_Exercise aim_: Starting from the line containing "(342, 177) = (240, 115): green", write out the rest of the entries exactly, through the final line, including nothing else.

Before-and-after object listings
--------------------------------------------------
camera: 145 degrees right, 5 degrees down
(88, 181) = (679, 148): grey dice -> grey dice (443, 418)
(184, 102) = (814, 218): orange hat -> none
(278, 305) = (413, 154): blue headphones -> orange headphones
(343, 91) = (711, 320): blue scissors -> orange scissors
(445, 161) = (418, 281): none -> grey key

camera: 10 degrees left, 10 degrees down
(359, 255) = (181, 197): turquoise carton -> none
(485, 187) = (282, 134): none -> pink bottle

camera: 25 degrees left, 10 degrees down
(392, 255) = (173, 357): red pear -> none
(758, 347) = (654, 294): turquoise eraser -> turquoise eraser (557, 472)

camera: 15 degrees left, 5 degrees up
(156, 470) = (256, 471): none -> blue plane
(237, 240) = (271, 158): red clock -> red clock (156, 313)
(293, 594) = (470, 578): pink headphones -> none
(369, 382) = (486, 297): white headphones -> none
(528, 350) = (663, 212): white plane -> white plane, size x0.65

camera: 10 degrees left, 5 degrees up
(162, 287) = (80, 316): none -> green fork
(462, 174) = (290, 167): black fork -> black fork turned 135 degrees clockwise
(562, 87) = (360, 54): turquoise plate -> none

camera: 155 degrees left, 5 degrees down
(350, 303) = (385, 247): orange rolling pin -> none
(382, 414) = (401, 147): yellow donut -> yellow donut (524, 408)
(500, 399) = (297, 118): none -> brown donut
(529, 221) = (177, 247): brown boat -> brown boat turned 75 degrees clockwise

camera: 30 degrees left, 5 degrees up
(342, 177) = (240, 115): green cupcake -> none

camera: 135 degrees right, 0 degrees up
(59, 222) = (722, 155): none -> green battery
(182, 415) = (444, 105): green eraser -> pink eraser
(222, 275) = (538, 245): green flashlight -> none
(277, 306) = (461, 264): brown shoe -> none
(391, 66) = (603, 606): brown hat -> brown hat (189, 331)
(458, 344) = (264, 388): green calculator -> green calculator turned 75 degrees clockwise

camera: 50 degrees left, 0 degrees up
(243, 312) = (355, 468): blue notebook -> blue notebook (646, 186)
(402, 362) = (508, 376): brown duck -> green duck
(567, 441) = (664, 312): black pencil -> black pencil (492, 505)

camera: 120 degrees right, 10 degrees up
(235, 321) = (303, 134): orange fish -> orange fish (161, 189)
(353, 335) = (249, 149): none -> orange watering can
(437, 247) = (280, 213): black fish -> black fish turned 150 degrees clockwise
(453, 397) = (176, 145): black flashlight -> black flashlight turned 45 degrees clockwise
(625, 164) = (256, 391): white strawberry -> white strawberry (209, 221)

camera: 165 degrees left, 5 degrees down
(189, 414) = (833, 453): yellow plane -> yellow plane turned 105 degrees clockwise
--------------------------------------------------
_Response below_:
(342, 177) = (240, 115): green cupcake -> none

camera: 135 degrees right, 0 degrees up
(59, 222) = (722, 155): none -> green battery
(182, 415) = (444, 105): green eraser -> pink eraser
(222, 275) = (538, 245): green flashlight -> none
(277, 306) = (461, 264): brown shoe -> none
(391, 66) = (603, 606): brown hat -> brown hat (189, 331)
(458, 344) = (264, 388): green calculator -> green calculator turned 75 degrees clockwise

camera: 50 degrees left, 0 degrees up
(243, 312) = (355, 468): blue notebook -> blue notebook (646, 186)
(402, 362) = (508, 376): brown duck -> green duck
(567, 441) = (664, 312): black pencil -> black pencil (492, 505)

camera: 120 degrees right, 10 degrees up
(235, 321) = (303, 134): orange fish -> orange fish (161, 189)
(353, 335) = (249, 149): none -> orange watering can
(437, 247) = (280, 213): black fish -> black fish turned 150 degrees clockwise
(453, 397) = (176, 145): black flashlight -> black flashlight turned 45 degrees clockwise
(625, 164) = (256, 391): white strawberry -> white strawberry (209, 221)

camera: 165 degrees left, 5 degrees down
(189, 414) = (833, 453): yellow plane -> yellow plane turned 105 degrees clockwise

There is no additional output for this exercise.